→ **Problem to work on**:
Return the listing in full and exactly, but without a single picture.

→ **Dataset excerpts**:
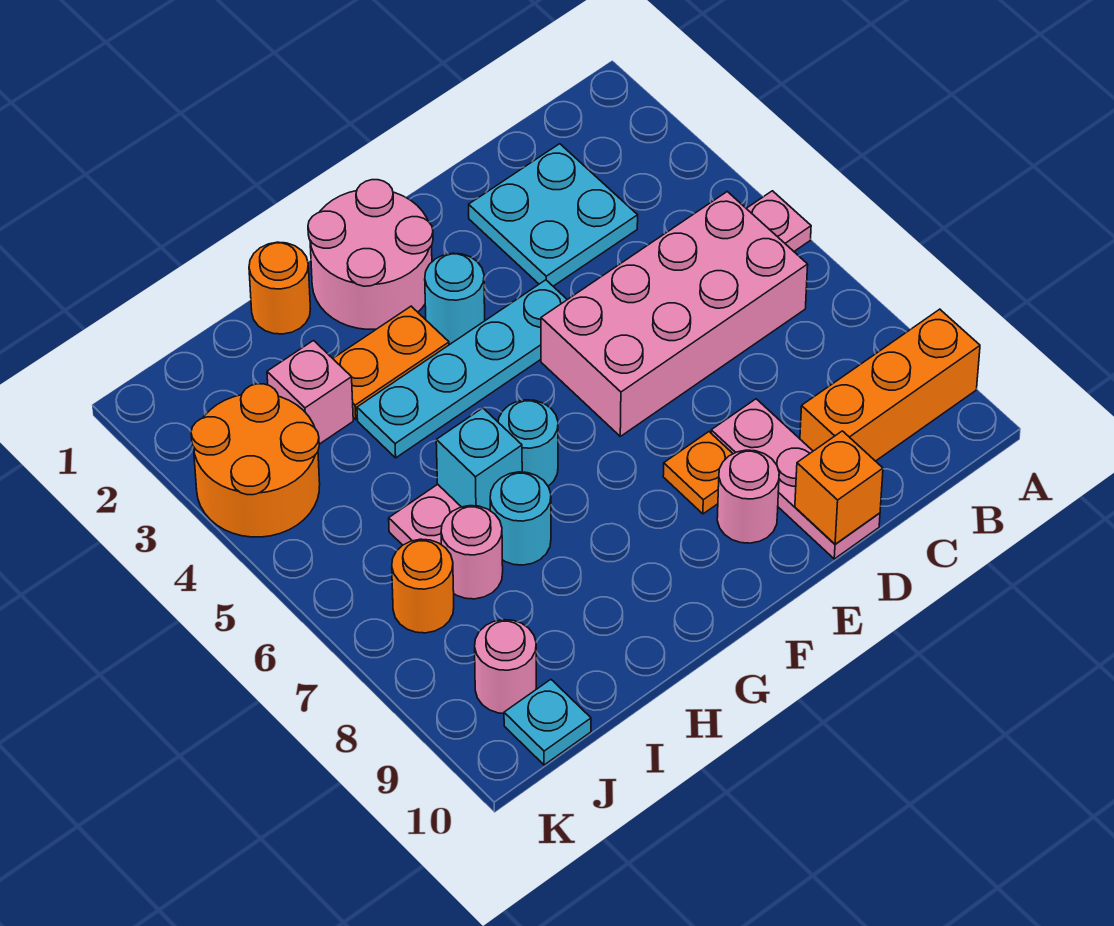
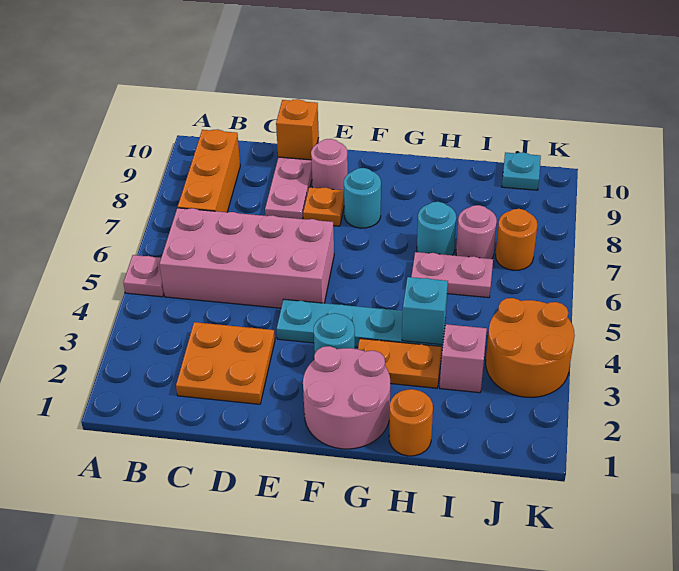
orange brick A9:C9 level 1 -> orange brick B7:B9 level 1
cyan plate C2:D3 level 1 -> orange plate C2:D3 level 1
cyan round brick G6 level 1 -> cyan round brick F8 level 1
cyan brick H6 level 2 -> cyan brick H4 level 2
pink round brick J9 level 1 -> none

→ **Response**:
orange brick A9:C9 level 1 -> orange brick B7:B9 level 1
cyan plate C2:D3 level 1 -> orange plate C2:D3 level 1
cyan round brick G6 level 1 -> cyan round brick F8 level 1
cyan brick H6 level 2 -> cyan brick H4 level 2
pink round brick J9 level 1 -> none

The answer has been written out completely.